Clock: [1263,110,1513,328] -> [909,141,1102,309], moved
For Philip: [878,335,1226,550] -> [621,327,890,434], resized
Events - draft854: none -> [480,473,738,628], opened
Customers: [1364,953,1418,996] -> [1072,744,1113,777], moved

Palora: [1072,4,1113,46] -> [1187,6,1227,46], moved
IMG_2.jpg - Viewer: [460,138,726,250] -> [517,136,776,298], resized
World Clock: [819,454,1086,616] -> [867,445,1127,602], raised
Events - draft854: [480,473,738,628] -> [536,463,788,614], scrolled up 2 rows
□ □ □
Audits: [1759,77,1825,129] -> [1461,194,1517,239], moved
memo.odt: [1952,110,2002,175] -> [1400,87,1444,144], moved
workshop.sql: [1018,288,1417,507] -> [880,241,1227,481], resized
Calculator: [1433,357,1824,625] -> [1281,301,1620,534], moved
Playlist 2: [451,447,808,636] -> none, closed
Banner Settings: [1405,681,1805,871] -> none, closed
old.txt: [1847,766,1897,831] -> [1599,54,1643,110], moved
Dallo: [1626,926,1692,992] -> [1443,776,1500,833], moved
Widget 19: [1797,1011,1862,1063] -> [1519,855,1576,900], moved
□ □ □
■ WHAT THE TASK REQUIRES ■
Copy the lines above exactly. Start with the line containing "workshop.sql: [1018,288,1417,507] ->", end with the line containing "Banner Settings: [1405,681,1805,871]", and include both.

■ TASK RESULT ■
workshop.sql: [1018,288,1417,507] -> [880,241,1227,481], resized
Calculator: [1433,357,1824,625] -> [1281,301,1620,534], moved
Playlist 2: [451,447,808,636] -> none, closed
Banner Settings: [1405,681,1805,871] -> none, closed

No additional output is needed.